Goal of the exercise → Retype, exactly and with nothing added, the lines from the one showing "Mask stroma. Wrap" through the final line of the material. Omit pictures.

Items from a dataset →
○ ○ ○

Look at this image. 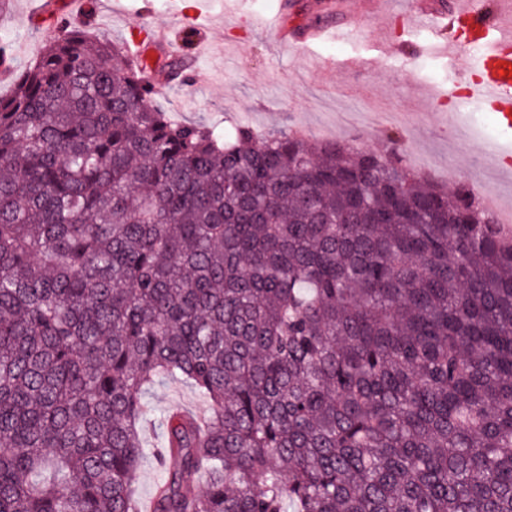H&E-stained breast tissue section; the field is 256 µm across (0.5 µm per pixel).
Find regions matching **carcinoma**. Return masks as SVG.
<instances>
[{
	"mask_svg": "<svg viewBox=\"0 0 512 512\" xmlns=\"http://www.w3.org/2000/svg\"><path fill=\"white\" fill-rule=\"evenodd\" d=\"M88 25L0 97V512H139L165 378L152 512H512V233L391 137L173 122ZM144 399L151 411L142 431L147 451L138 468L136 489L140 500L148 503L161 478V470L152 453V448H156L160 442L158 417L168 409H180L194 415L205 414L207 404L191 385L180 380H164L148 387Z\"/></svg>",
	"mask_w": 512,
	"mask_h": 512,
	"instance_id": "1",
	"label": "carcinoma"
}]
</instances>
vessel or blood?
<instances>
[{
  "label": "vessel or blood",
  "instance_id": "obj_1",
  "mask_svg": "<svg viewBox=\"0 0 512 512\" xmlns=\"http://www.w3.org/2000/svg\"><path fill=\"white\" fill-rule=\"evenodd\" d=\"M414 14L429 16L434 40L432 51L456 60L464 51V44L452 34L455 23L464 22L471 40L482 49L476 74H462L467 85L466 99L495 112L500 121L512 127V0H462L453 13L433 10L431 0H411ZM262 26L275 31L281 42L298 40L311 42L332 38L331 27L314 25L301 32L288 30L280 15L261 18ZM164 29L145 25L132 37L128 51L133 63L143 64L145 49L165 41Z\"/></svg>",
  "mask_w": 512,
  "mask_h": 512
}]
</instances>
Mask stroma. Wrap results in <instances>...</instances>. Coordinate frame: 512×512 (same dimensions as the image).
Returning a JSON list of instances; mask_svg holds the SVG:
<instances>
[{"mask_svg": "<svg viewBox=\"0 0 512 512\" xmlns=\"http://www.w3.org/2000/svg\"><path fill=\"white\" fill-rule=\"evenodd\" d=\"M60 2L9 0L0 12V45L12 48L17 69L33 63L46 37L57 34L55 20L40 23L35 15L48 6L59 8ZM207 3L205 28L196 31L177 20L171 0H95L93 32L122 46L133 27L168 28L169 43L155 47L153 58L187 56L197 73L191 82L161 83L154 101L173 121L217 130L235 124L261 133L299 130L313 141L338 138L373 150L384 149L386 135L393 133L404 164L428 169L436 185L484 177L500 206L512 209V133L503 130L494 113L465 109L454 73L471 69L472 57L463 55L451 64L423 53L429 19L406 18V0H387L385 13L362 16L357 39L318 42L304 58L271 31L240 19L245 9L276 10L277 0H239L236 13L230 12L229 0ZM144 5L149 14H141ZM383 35L400 47V54L379 53L377 39ZM351 55L367 57L369 68L345 70L343 62ZM144 399L150 413L142 431L146 454L136 489L146 502L161 478L152 453L160 442L159 416L170 409L203 414L207 404L180 380L148 387Z\"/></svg>", "mask_w": 512, "mask_h": 512, "instance_id": "35a3bbf8", "label": "stroma"}]
</instances>
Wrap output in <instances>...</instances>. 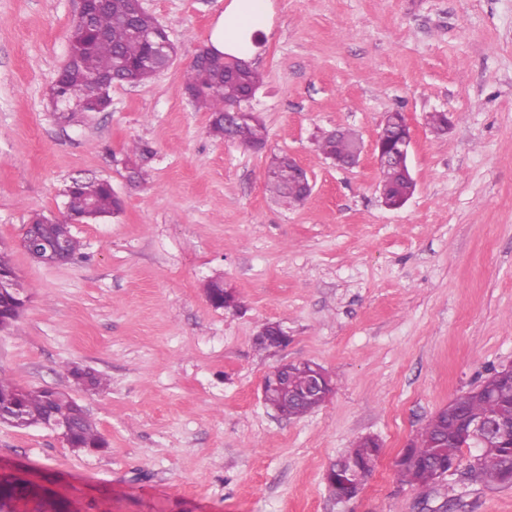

○ ○ ○

Solved problem →
Mask stroma. Wrap results in <instances>...</instances>. Coordinate frame: 512×512 (same dimensions as the image).
Returning a JSON list of instances; mask_svg holds the SVG:
<instances>
[{"mask_svg": "<svg viewBox=\"0 0 512 512\" xmlns=\"http://www.w3.org/2000/svg\"><path fill=\"white\" fill-rule=\"evenodd\" d=\"M60 2L9 0L0 12V45L12 48L17 69L33 63L46 37L57 34L55 20L40 23L35 15L48 6L59 8ZM207 3L205 28L196 31L177 20L171 0H95L93 32L122 46L133 27L168 28L169 43L155 47L153 58L187 56L197 73L191 82L161 83L154 101L173 121L217 130L235 124L261 133L299 130L313 141L338 138L373 150L384 149L386 135L393 133L404 164L428 169L436 185L484 177L500 206L512 209V133L503 130L494 113L465 109L454 73L471 69L472 57L463 55L451 64L423 53L429 19L406 18V0H387L385 13L362 16L357 39L318 42L304 58L271 31L240 19L245 9L276 10L277 0H239L236 13L230 12L229 0ZM144 5L149 14H141ZM383 35L400 47V54L379 53L377 39ZM351 55L367 57L369 68L345 70L343 62ZM144 399L150 413L142 431L146 454L136 489L146 502L161 478L152 453L160 442L159 416L170 409L203 414L207 404L180 380L148 387Z\"/></svg>", "mask_w": 512, "mask_h": 512, "instance_id": "35a3bbf8", "label": "stroma"}]
</instances>
Wrap output in <instances>...</instances>. 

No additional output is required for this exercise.